Listed entries:
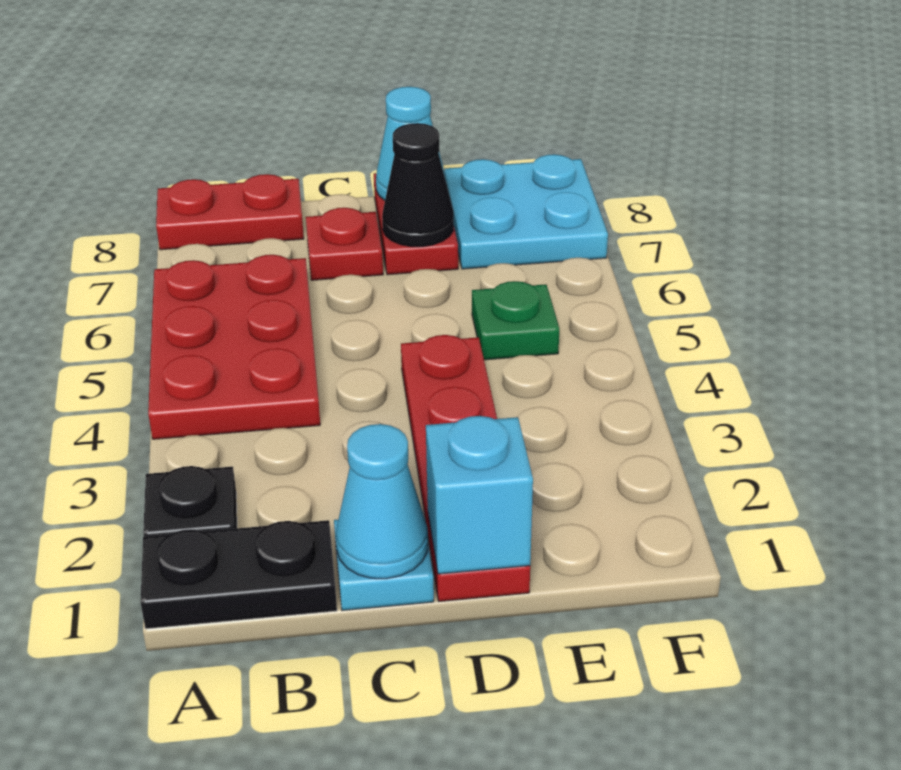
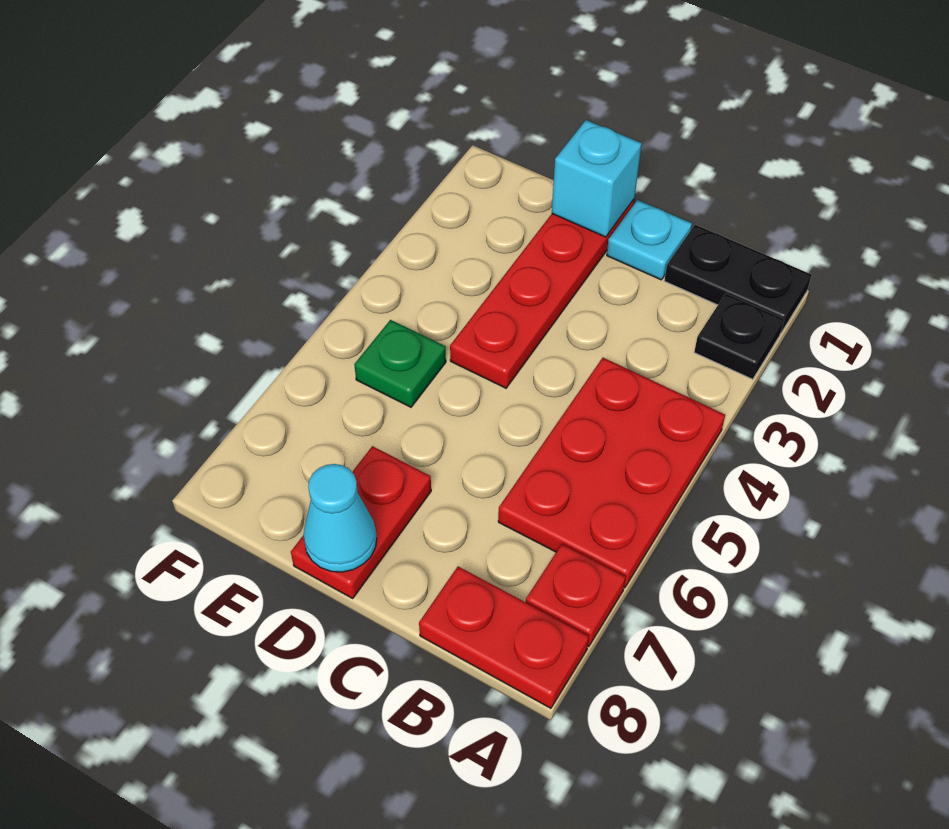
cyan cone C1 level 2 -> none
red plate C7 level 1 -> red plate A7 level 1
black cone D7 level 2 -> none
cyan plate E7:F8 level 1 -> none

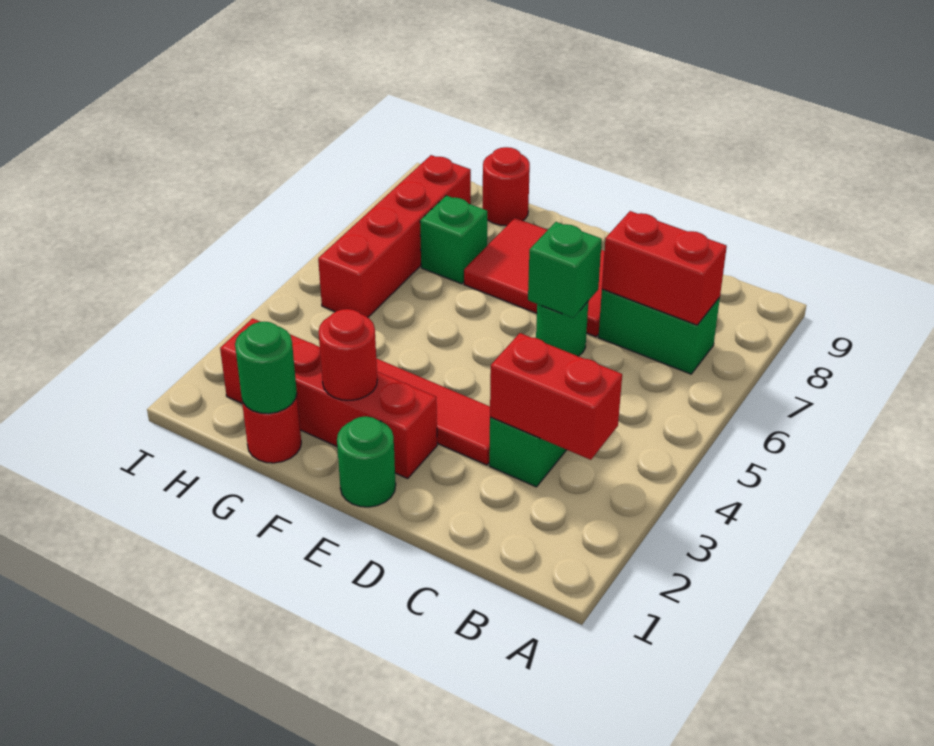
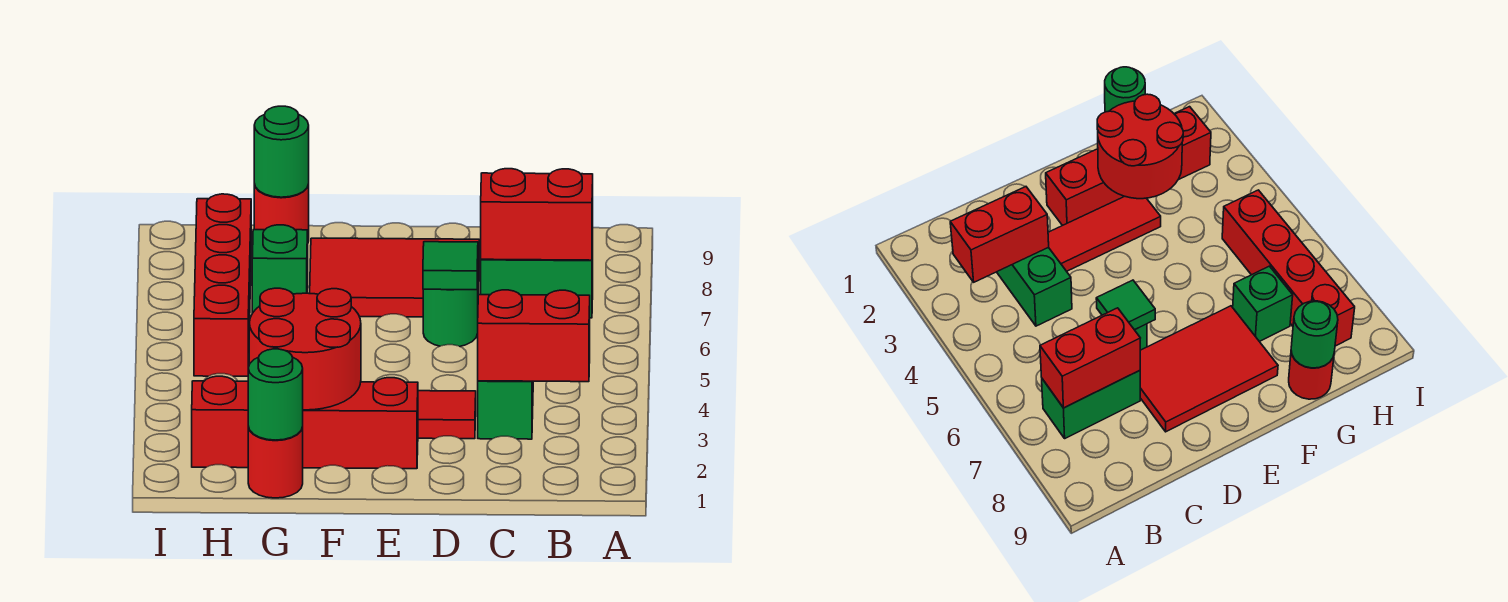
green brick D6 level 2 -> green tile D6 level 2
green round brick E1 level 1 -> green round brick G9 level 2
red round brick F2 level 2 -> red round brick F2:G3 level 2

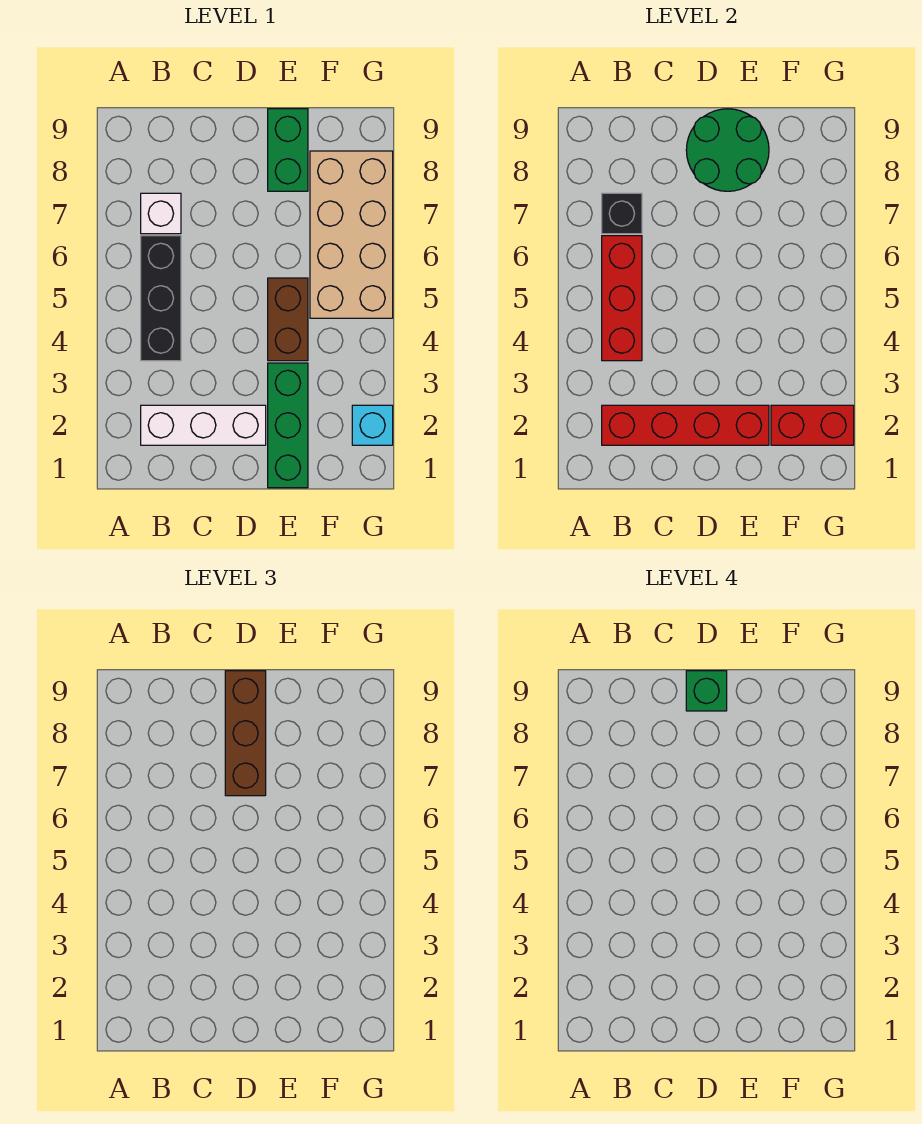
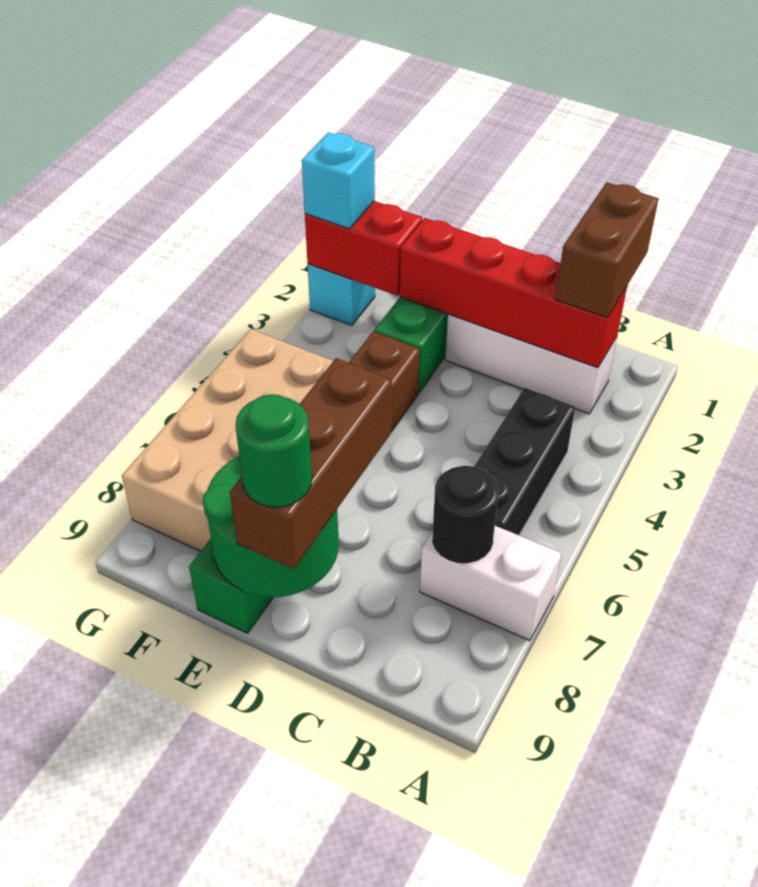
none -> brown brick B1:B2 level 3
red brick B4:B6 level 2 -> none
white brick B7 level 1 -> white brick A7:B7 level 1
black brick B7 level 2 -> black round brick B7 level 2
green brick D9 level 4 -> green round brick D9 level 4
none -> cyan brick G2 level 3

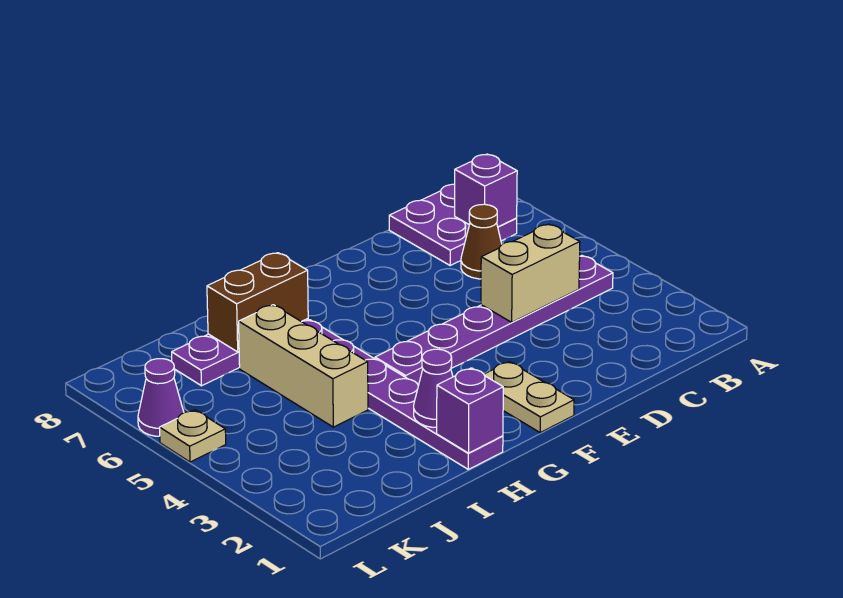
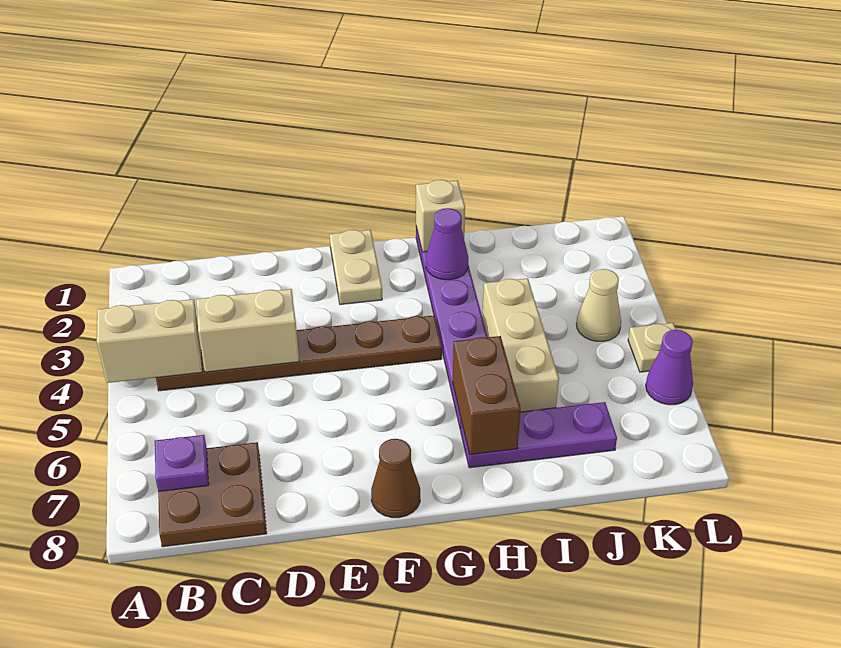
none -> tan brick A4:B4 level 2
purple plate B4:G4 level 1 -> brown plate B4:G4 level 1
purple plate B7:C8 level 1 -> brown plate B7:C8 level 1
purple brick B7 level 2 -> purple plate B7 level 2
brown cone C6 level 1 -> brown cone F8 level 1
purple brick H1 level 2 -> tan brick H1 level 2
brown brick H7:I7 level 2 -> brown brick H6:H7 level 2
none -> tan cone K4 level 1

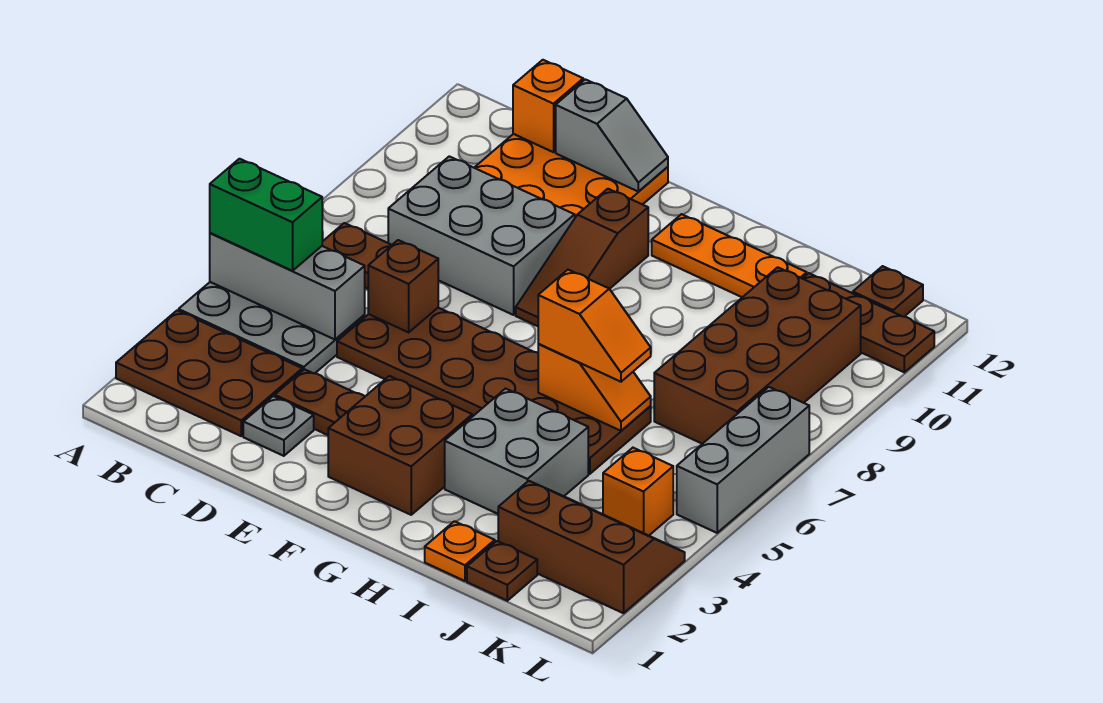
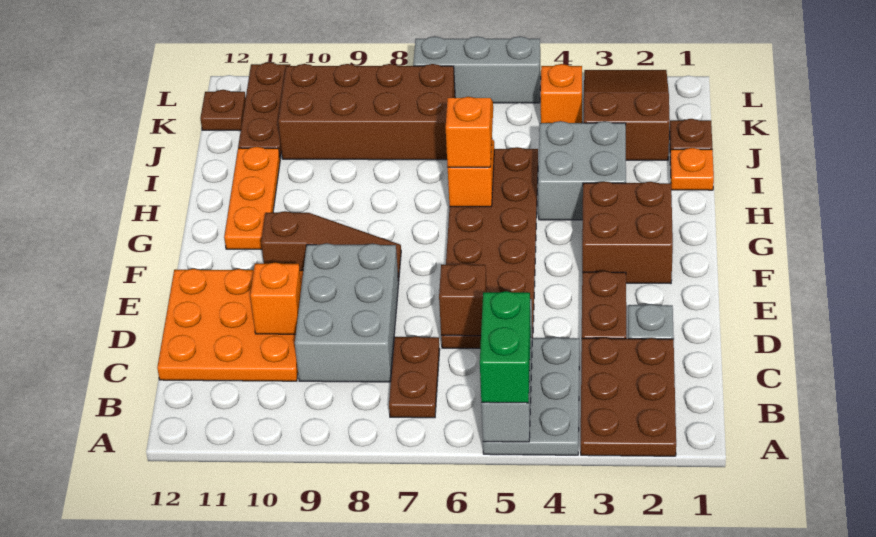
orange brick C12 level 2 -> orange brick D10 level 2
grey slope D12:E12 level 2 top D -> none
brown slope J2:L3 level 1 top 2 -> brown slope J2:L3 level 1 top J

Task brief:
Using the listing above, locate the lines that hold "cyan" and copy each one.

Solution:
cyan cone C1 level 2 -> none
cyan plate E7:F8 level 1 -> none
none -> cyan brick G2 level 3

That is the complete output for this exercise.